* _Your goal_:
How many lines of the data contain "screwdriver"? Reply with the number alone.

* _Object transformation records_:
+--

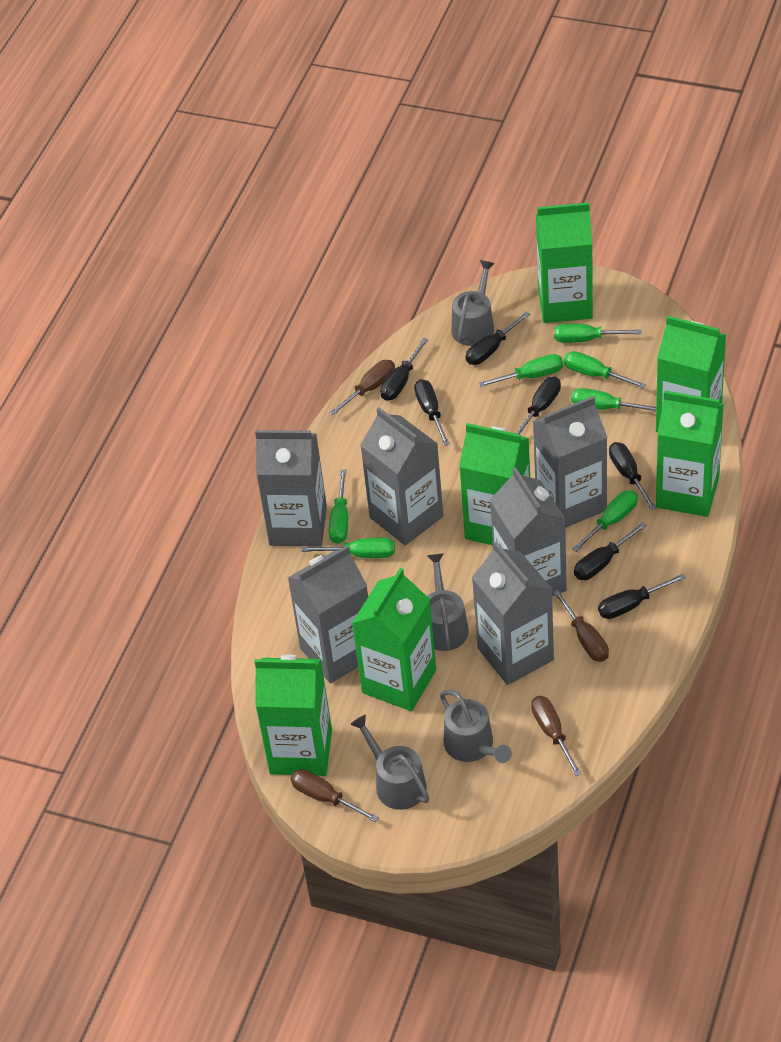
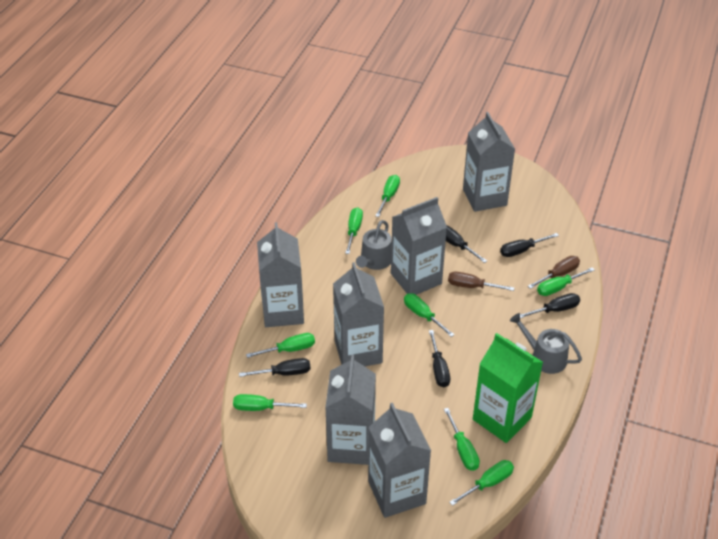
black screwdriver: 7 -> 5
brown screwdriver: 4 -> 2
green carton: 6 -> 1
green screwdriver: 7 -> 8
grey watering can: 4 -> 2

+--

* _Your response_:
3